##### Supplied material

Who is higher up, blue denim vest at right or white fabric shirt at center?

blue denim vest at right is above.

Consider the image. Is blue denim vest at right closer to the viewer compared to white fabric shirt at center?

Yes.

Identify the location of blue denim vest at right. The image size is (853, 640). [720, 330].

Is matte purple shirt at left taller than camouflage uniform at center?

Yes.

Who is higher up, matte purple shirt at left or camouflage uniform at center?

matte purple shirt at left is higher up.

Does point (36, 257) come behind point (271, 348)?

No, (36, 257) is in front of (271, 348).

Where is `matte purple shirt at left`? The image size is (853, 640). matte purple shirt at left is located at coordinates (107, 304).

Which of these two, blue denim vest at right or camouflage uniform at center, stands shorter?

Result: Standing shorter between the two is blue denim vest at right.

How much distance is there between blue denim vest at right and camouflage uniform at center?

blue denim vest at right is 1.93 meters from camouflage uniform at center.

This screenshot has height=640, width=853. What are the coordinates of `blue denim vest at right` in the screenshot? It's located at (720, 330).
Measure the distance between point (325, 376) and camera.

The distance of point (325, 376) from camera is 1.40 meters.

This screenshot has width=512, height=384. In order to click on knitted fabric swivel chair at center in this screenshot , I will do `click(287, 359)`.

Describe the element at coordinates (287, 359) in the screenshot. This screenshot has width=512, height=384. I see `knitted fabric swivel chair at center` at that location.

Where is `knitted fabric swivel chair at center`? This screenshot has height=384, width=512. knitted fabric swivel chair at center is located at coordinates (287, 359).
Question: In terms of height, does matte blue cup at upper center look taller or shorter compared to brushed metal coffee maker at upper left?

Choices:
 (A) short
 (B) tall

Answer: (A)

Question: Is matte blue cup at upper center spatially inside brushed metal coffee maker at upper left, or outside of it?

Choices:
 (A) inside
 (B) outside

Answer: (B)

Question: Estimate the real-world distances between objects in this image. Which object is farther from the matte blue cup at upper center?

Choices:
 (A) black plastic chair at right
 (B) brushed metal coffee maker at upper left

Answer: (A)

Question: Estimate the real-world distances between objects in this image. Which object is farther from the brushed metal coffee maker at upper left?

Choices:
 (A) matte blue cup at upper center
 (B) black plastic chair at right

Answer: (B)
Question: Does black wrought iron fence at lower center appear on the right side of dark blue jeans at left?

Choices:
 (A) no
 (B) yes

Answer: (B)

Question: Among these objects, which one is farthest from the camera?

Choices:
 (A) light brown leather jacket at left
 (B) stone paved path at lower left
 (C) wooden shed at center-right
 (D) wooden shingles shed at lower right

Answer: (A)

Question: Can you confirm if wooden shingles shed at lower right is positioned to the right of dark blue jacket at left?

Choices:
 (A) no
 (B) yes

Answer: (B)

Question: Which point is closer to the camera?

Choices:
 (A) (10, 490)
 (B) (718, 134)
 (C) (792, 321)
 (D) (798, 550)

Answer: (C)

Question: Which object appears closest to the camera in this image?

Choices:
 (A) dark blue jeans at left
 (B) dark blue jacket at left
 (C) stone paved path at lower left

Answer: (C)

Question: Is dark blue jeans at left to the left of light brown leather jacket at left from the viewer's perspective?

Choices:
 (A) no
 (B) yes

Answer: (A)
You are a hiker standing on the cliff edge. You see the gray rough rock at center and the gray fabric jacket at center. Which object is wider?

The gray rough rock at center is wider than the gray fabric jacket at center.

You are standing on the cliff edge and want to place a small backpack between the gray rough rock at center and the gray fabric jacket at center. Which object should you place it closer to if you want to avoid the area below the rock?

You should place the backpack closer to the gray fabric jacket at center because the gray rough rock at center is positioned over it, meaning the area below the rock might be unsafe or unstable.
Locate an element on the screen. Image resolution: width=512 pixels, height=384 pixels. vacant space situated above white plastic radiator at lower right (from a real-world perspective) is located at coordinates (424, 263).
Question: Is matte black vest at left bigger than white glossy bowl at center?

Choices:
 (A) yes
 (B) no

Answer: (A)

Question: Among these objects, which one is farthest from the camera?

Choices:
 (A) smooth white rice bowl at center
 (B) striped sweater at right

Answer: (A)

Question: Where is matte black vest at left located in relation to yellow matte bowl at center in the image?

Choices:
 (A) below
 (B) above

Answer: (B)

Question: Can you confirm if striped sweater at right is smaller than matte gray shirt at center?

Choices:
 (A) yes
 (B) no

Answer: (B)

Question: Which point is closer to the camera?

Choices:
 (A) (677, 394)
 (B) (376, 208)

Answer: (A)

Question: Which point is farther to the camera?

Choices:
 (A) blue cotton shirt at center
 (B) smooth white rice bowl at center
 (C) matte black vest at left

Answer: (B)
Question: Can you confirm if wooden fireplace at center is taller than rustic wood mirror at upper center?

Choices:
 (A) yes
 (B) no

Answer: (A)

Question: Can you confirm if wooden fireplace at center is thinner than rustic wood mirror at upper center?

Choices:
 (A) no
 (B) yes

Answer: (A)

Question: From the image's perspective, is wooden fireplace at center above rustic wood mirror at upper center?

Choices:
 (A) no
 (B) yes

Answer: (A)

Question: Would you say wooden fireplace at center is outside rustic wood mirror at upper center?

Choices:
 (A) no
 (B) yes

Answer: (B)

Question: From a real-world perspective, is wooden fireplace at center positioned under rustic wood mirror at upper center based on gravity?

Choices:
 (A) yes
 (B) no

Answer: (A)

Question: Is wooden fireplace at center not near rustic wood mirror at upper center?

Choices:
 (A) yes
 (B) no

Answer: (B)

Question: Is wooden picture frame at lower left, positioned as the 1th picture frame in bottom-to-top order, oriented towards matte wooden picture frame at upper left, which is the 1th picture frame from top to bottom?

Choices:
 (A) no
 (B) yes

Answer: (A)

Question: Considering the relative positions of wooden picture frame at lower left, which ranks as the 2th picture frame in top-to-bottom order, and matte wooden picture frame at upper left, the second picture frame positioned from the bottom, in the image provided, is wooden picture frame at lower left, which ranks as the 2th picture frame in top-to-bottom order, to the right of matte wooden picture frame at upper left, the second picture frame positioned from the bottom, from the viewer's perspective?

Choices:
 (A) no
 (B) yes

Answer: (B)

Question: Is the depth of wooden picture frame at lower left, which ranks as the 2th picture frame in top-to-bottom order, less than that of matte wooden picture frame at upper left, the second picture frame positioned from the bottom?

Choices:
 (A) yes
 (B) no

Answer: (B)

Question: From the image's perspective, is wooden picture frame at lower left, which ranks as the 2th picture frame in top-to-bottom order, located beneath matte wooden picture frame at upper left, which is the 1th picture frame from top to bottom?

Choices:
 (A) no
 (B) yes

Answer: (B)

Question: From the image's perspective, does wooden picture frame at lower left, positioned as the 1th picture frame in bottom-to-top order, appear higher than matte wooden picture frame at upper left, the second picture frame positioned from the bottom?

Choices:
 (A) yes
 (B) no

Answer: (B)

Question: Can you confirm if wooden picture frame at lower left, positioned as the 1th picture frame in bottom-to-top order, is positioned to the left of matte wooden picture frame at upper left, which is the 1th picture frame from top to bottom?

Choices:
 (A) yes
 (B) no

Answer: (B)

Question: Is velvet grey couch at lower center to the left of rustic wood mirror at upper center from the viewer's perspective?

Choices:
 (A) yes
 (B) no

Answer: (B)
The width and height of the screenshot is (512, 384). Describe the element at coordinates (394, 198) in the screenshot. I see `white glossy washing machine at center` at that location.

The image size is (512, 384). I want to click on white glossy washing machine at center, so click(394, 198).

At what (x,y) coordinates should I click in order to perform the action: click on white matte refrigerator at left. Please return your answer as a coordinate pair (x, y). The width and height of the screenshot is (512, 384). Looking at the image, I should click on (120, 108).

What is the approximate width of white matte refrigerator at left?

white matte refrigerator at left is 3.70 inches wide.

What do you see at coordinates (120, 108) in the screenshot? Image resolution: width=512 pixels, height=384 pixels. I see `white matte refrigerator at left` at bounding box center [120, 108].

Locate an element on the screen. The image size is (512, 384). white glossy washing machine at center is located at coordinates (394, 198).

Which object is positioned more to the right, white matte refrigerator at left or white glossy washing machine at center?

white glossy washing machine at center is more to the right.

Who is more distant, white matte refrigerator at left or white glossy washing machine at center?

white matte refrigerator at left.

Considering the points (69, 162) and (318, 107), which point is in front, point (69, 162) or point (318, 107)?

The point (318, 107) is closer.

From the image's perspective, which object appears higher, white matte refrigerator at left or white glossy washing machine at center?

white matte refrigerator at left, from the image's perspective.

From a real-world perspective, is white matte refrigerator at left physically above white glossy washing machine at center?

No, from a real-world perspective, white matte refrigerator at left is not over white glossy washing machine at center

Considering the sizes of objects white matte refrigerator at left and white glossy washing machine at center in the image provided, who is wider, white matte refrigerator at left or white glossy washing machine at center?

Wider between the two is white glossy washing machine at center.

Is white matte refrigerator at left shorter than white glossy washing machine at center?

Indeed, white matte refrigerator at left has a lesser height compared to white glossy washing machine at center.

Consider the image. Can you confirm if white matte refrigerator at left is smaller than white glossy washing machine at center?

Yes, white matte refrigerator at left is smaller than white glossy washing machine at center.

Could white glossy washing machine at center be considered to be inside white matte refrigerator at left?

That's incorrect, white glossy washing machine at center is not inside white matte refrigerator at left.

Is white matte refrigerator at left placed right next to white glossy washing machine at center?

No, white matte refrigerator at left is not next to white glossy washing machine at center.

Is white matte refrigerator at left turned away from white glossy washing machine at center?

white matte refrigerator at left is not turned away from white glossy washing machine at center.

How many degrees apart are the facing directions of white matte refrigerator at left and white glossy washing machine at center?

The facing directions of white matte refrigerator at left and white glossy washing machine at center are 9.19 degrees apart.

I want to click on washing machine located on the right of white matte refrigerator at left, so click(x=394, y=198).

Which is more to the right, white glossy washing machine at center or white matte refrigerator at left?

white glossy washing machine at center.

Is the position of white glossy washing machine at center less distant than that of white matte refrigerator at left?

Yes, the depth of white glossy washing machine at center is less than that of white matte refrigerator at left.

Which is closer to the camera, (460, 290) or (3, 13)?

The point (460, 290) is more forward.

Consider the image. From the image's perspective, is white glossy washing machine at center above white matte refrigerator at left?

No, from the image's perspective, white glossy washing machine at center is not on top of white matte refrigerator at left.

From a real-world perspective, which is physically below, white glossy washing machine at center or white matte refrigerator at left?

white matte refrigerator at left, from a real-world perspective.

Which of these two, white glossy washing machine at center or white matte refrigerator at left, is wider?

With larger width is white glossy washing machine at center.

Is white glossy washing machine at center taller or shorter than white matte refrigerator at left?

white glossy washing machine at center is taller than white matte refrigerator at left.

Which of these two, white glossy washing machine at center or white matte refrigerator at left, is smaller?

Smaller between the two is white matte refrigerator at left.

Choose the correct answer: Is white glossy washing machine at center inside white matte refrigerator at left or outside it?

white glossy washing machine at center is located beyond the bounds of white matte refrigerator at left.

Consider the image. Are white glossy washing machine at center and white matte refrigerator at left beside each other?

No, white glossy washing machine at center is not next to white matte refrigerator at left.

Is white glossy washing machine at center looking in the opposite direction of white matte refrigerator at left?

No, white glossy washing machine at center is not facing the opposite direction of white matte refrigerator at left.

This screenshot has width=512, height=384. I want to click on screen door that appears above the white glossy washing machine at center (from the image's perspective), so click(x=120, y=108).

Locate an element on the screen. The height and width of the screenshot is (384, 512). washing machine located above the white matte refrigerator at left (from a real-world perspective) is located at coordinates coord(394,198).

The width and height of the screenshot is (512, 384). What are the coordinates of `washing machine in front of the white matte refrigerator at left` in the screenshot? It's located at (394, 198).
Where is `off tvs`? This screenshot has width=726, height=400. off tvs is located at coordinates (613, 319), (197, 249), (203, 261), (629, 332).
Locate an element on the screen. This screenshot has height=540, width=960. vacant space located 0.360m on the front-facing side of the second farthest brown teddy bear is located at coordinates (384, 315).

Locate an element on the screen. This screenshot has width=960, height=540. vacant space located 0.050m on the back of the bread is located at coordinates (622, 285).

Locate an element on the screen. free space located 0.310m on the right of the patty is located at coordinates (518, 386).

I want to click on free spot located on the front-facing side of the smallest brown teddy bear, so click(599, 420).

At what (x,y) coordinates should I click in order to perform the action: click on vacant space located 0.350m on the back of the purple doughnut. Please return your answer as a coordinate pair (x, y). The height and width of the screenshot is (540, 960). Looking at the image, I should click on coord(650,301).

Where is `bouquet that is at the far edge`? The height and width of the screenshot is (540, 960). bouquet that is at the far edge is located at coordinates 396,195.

##########

Problem details> Rewrite the entries starting at the line that contains "Is the position" and ending at the line that contains "No, white glossy washing machine at center is not next", changing every "refrigerator" to "fridge" and keeping everything else the same.

Completed exercise>
Is the position of white glossy washing machine at center less distant than that of white matte fridge at left?

Yes, the depth of white glossy washing machine at center is less than that of white matte fridge at left.

Which is closer to the camera, (460, 290) or (3, 13)?

The point (460, 290) is more forward.

Consider the image. From the image's perspective, is white glossy washing machine at center above white matte fridge at left?

No, from the image's perspective, white glossy washing machine at center is not on top of white matte fridge at left.

From a real-world perspective, which is physically below, white glossy washing machine at center or white matte fridge at left?

white matte fridge at left, from a real-world perspective.

Which of these two, white glossy washing machine at center or white matte fridge at left, is wider?

With larger width is white glossy washing machine at center.

Is white glossy washing machine at center taller or shorter than white matte fridge at left?

white glossy washing machine at center is taller than white matte fridge at left.

Which of these two, white glossy washing machine at center or white matte fridge at left, is smaller?

Smaller between the two is white matte fridge at left.

Choose the correct answer: Is white glossy washing machine at center inside white matte fridge at left or outside it?

white glossy washing machine at center is located beyond the bounds of white matte fridge at left.

Consider the image. Are white glossy washing machine at center and white matte fridge at left beside each other?

No, white glossy washing machine at center is not next to white matte fridge at left.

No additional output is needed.